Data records

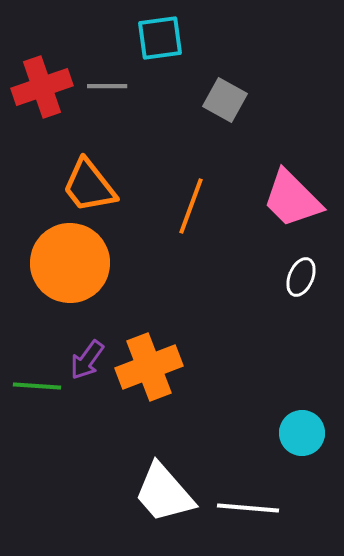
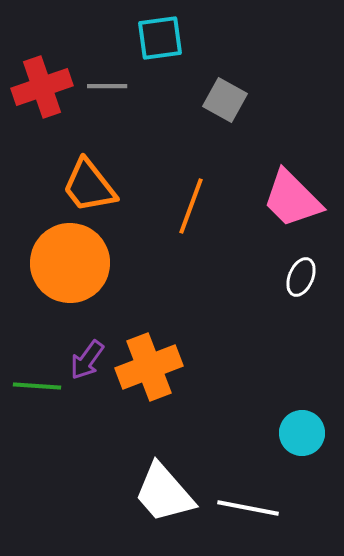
white line: rotated 6 degrees clockwise
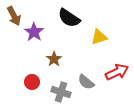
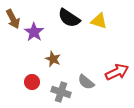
brown arrow: moved 1 px left, 3 px down
yellow triangle: moved 16 px up; rotated 36 degrees clockwise
brown star: moved 1 px left; rotated 14 degrees counterclockwise
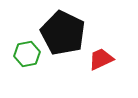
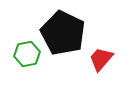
red trapezoid: rotated 24 degrees counterclockwise
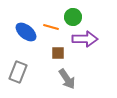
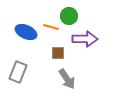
green circle: moved 4 px left, 1 px up
blue ellipse: rotated 15 degrees counterclockwise
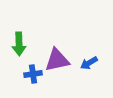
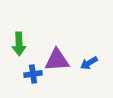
purple triangle: rotated 8 degrees clockwise
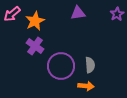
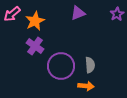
purple triangle: rotated 14 degrees counterclockwise
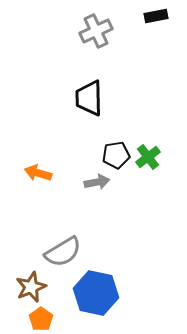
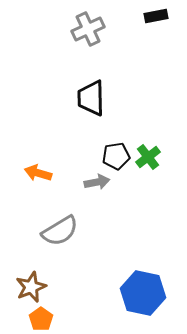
gray cross: moved 8 px left, 2 px up
black trapezoid: moved 2 px right
black pentagon: moved 1 px down
gray semicircle: moved 3 px left, 21 px up
blue hexagon: moved 47 px right
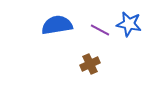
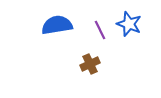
blue star: rotated 10 degrees clockwise
purple line: rotated 36 degrees clockwise
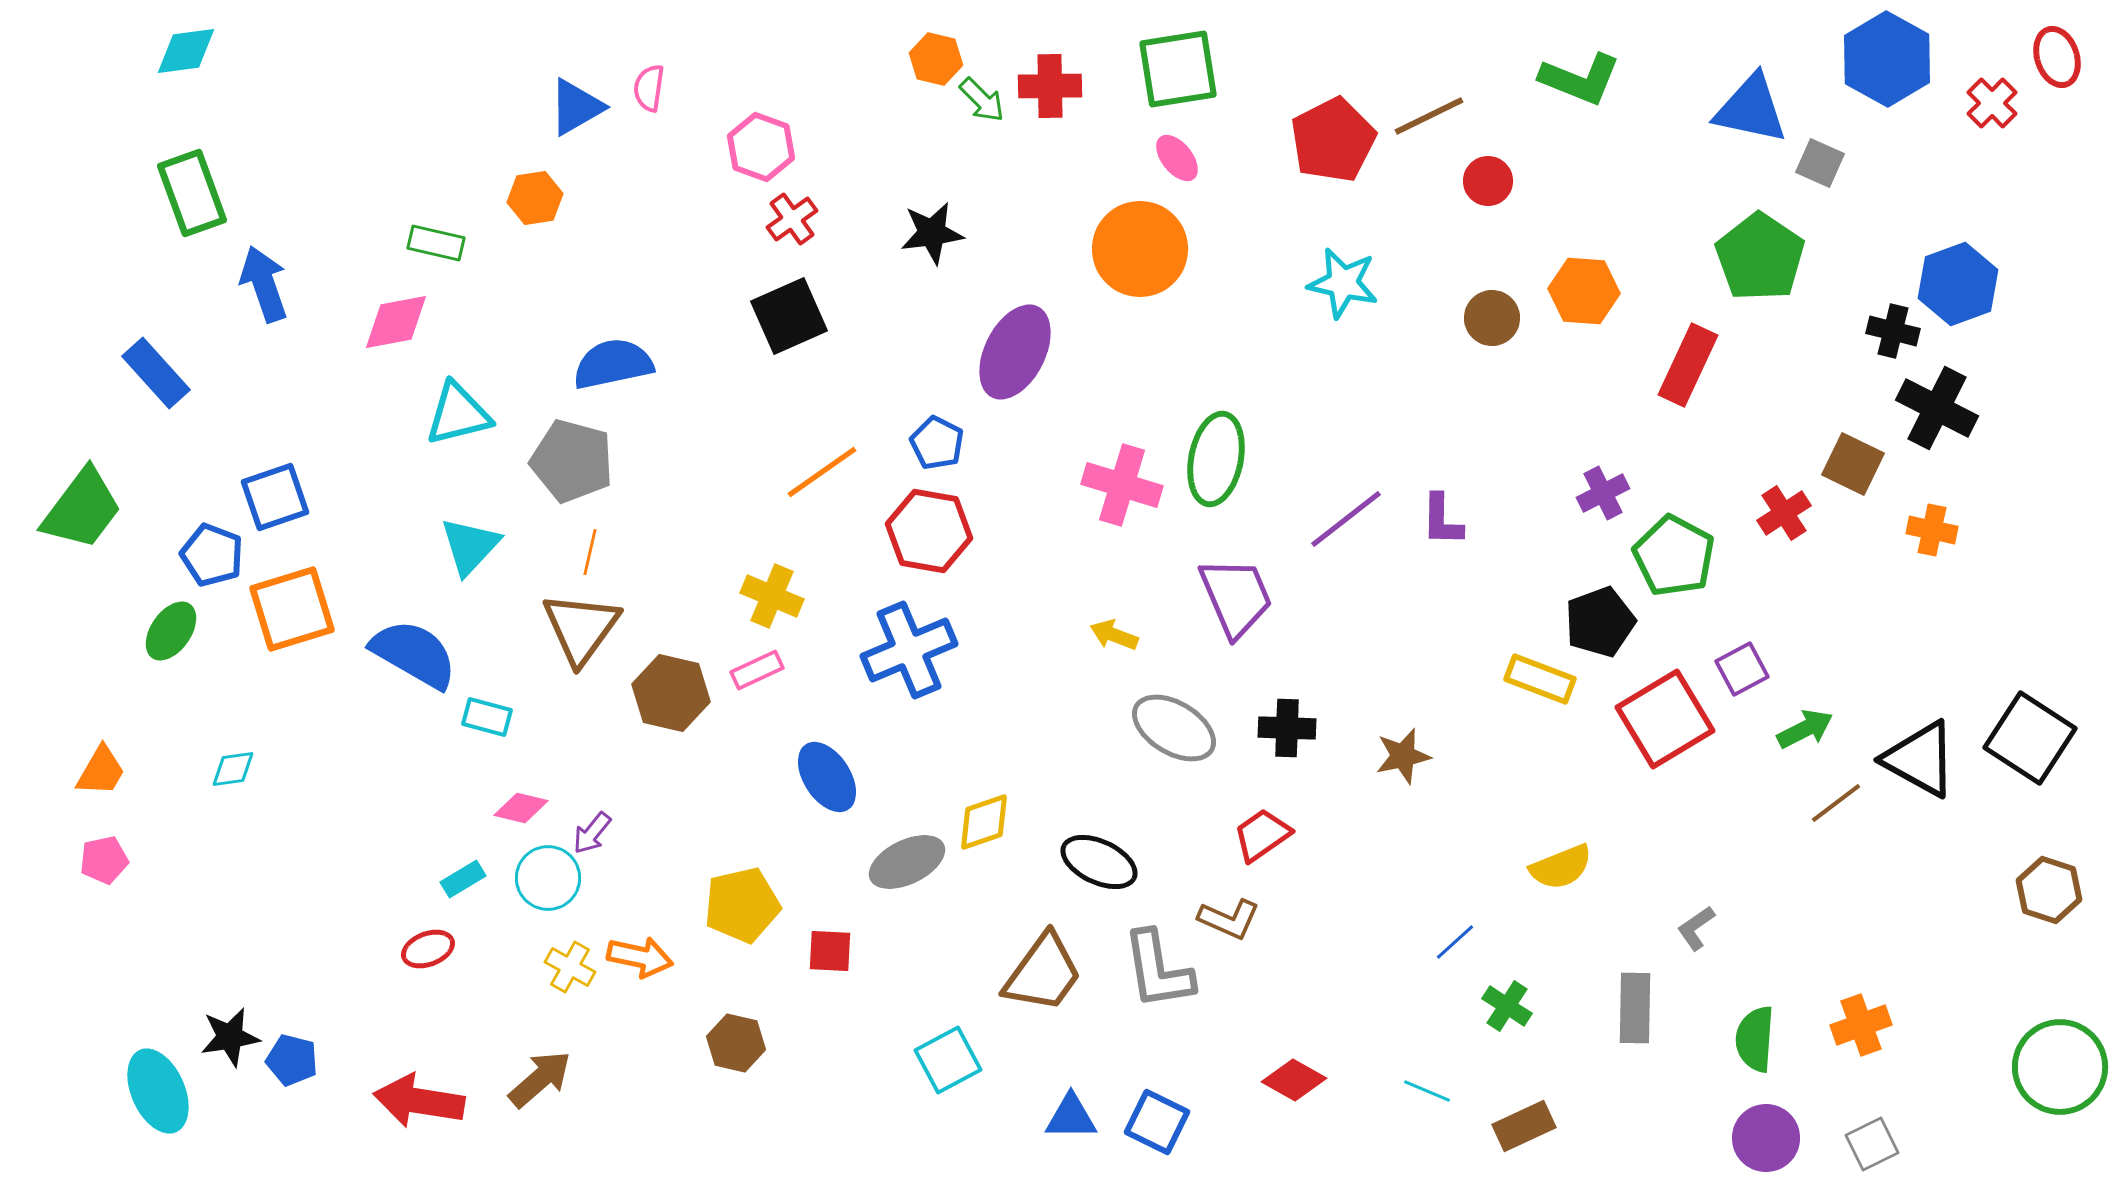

__Task details__:
Copy every row above word for word, but leave out the pictures.

__Result of this task__:
white line: rotated 6 degrees clockwise
brown arrow: moved 1 px left, 3 px down
yellow triangle: moved 16 px up; rotated 36 degrees clockwise
brown star: moved 1 px left; rotated 14 degrees counterclockwise
red trapezoid: rotated 24 degrees counterclockwise
green circle: moved 4 px left, 1 px up
blue ellipse: rotated 15 degrees counterclockwise
purple triangle: rotated 8 degrees clockwise
purple triangle: rotated 14 degrees counterclockwise
gray cross: moved 8 px left, 2 px up
black trapezoid: moved 2 px right
black pentagon: moved 1 px down
gray semicircle: moved 3 px left, 21 px up
blue hexagon: moved 47 px right
blue star: rotated 10 degrees clockwise
purple line: rotated 36 degrees clockwise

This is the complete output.